━━ Data supplied

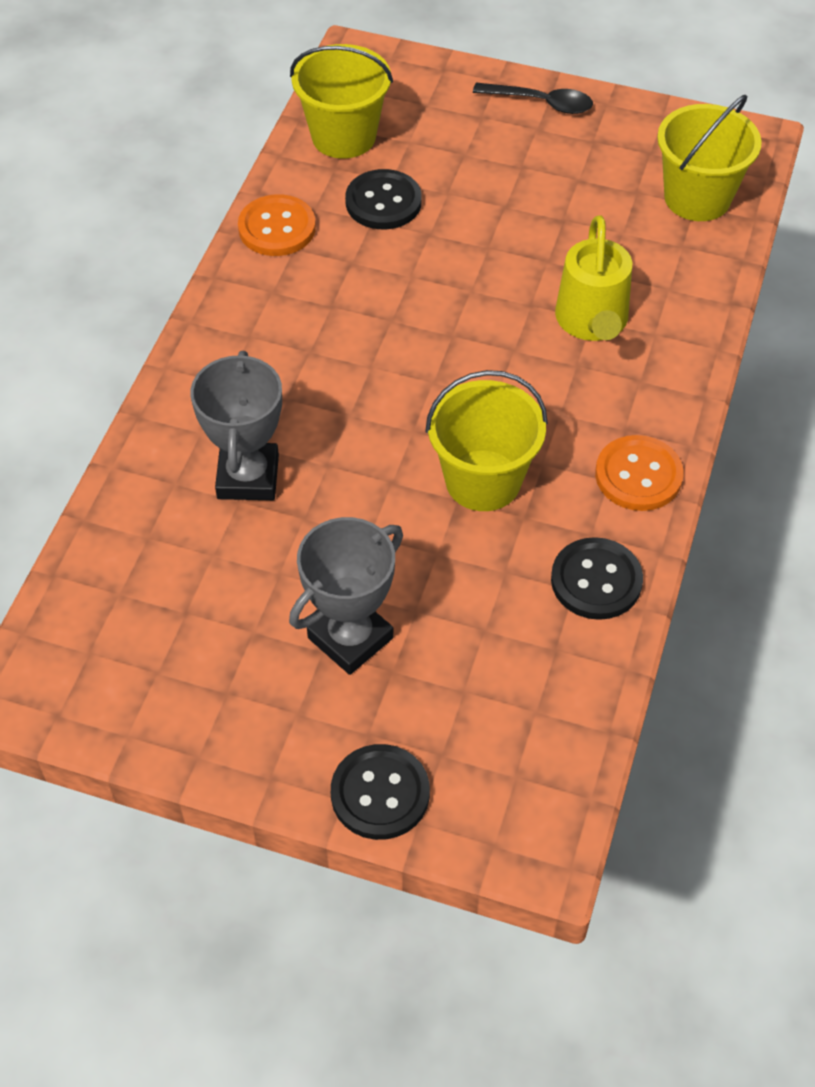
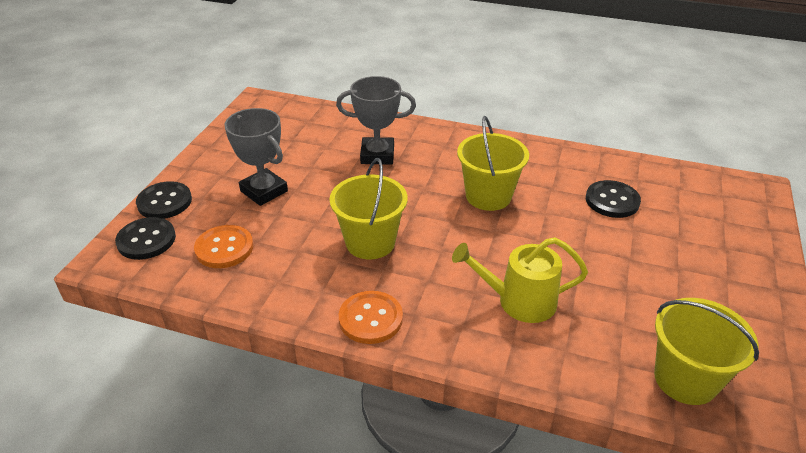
camera: 90 degrees right, 15 degrees down
(277, 228) = (573, 159): orange button -> orange button (224, 248)
(343, 136) = (670, 183): yellow bucket -> yellow bucket (488, 196)
(541, 103) = (760, 281): black spoon -> none
(596, 580) = (283, 292): black button -> black button (146, 240)

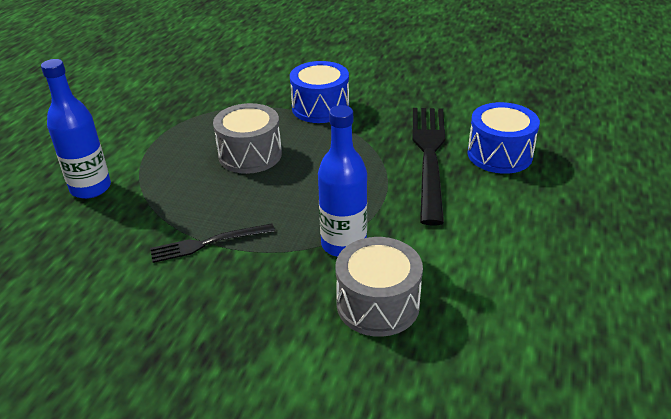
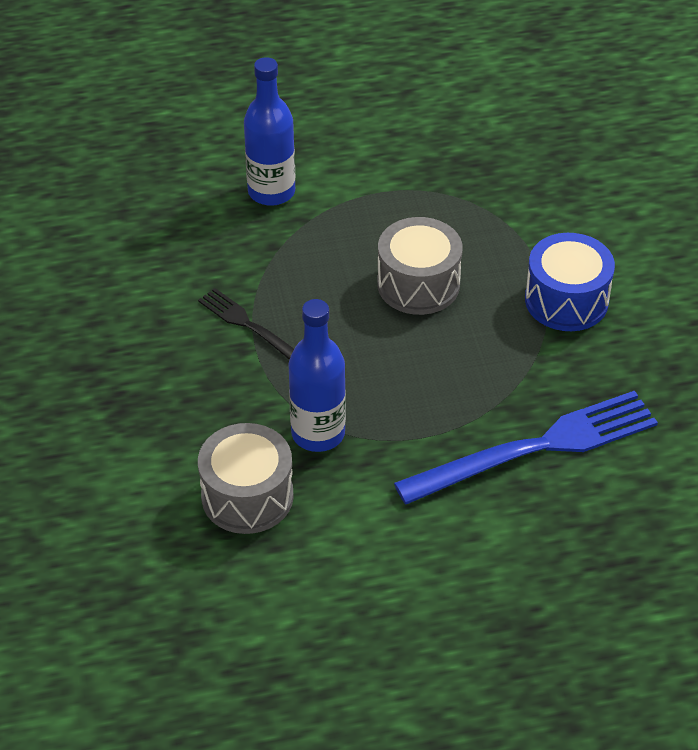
camera: 60 degrees right, 10 degrees up
(429, 156) = (536, 448): black fork -> blue fork
(499, 154) = (593, 517): blue drum -> none

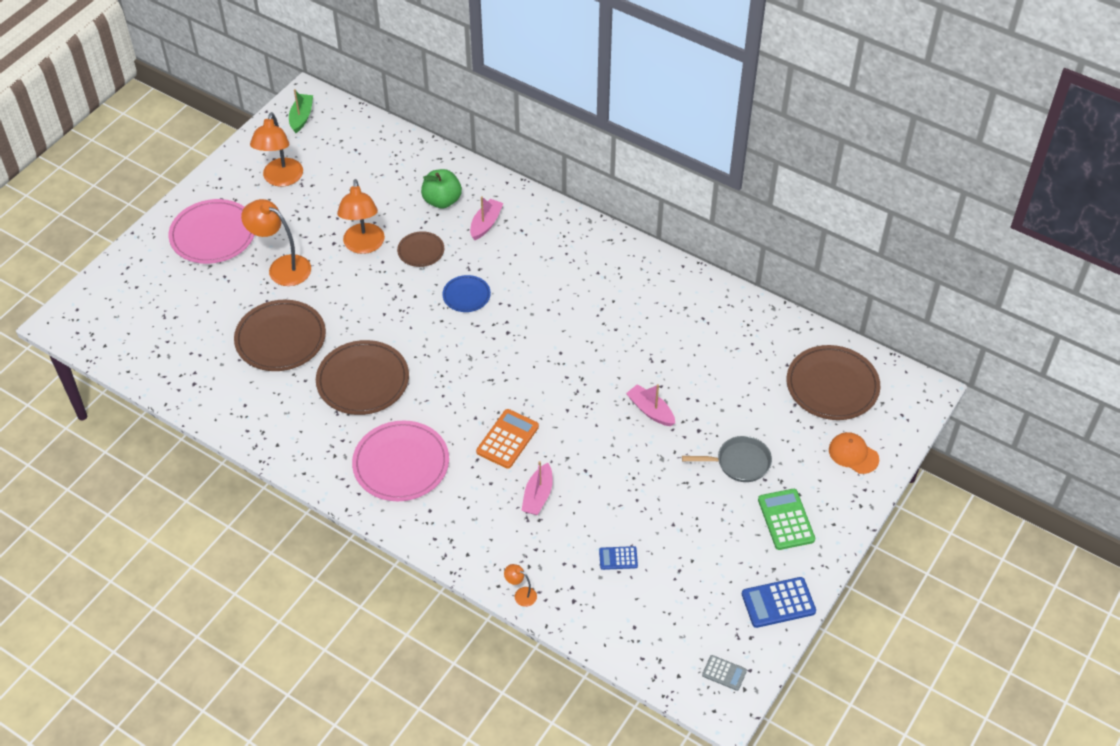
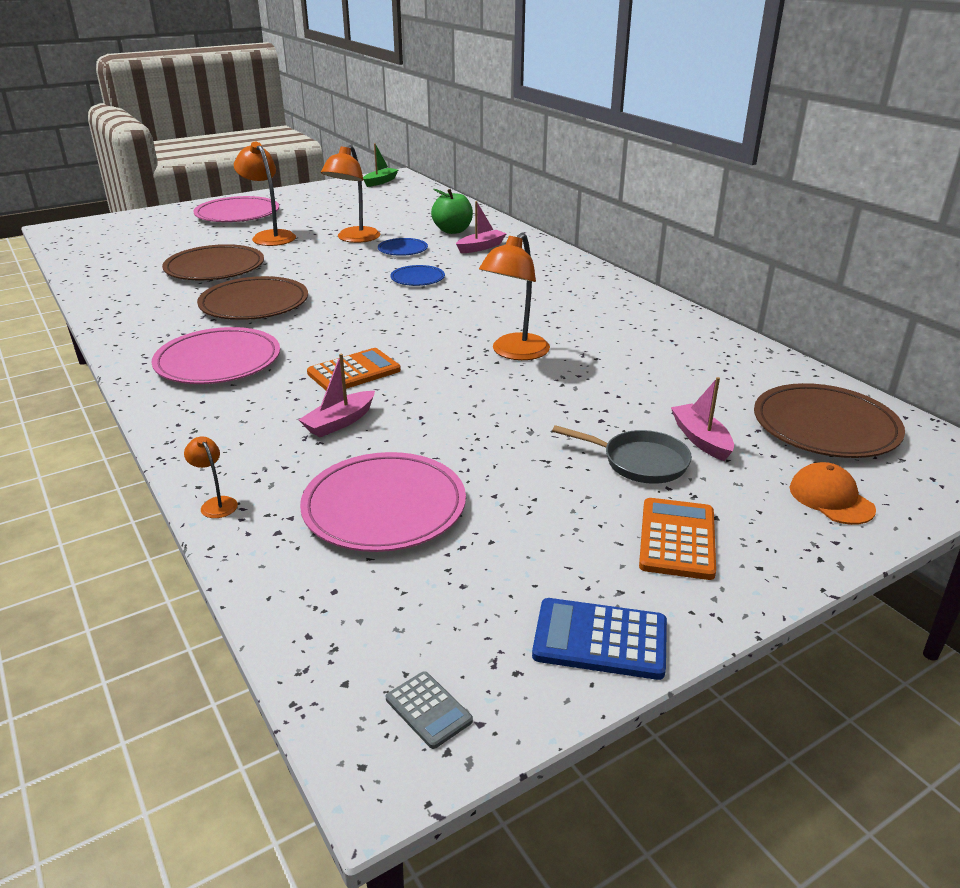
camera: 25 degrees right, 20 degrees down
(281, 179) = (327, 201): orange lamp -> orange lamp (514, 353)
(421, 251) = (402, 249): brown plate -> blue plate
(618, 558) = (384, 507): blue calculator -> pink plate
(650, 410) = (549, 390): pink boat -> pink boat (701, 439)
(786, 520) = (677, 539): green calculator -> orange calculator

━━━━

Task directions: Return exactly the lines that begin with the one containing "(277, 228) = (573, 159): orange" and end with the final line of the data above; include no pictures.

Answer below:
(277, 228) = (573, 159): orange button -> orange button (224, 248)
(343, 136) = (670, 183): yellow bucket -> yellow bucket (488, 196)
(541, 103) = (760, 281): black spoon -> none
(596, 580) = (283, 292): black button -> black button (146, 240)

camera: 60 degrees right, 10 degrees up
(429, 156) = (536, 448): black fork -> blue fork
(499, 154) = (593, 517): blue drum -> none

camera: 25 degrees right, 20 degrees down
(281, 179) = (327, 201): orange lamp -> orange lamp (514, 353)
(421, 251) = (402, 249): brown plate -> blue plate
(618, 558) = (384, 507): blue calculator -> pink plate
(650, 410) = (549, 390): pink boat -> pink boat (701, 439)
(786, 520) = (677, 539): green calculator -> orange calculator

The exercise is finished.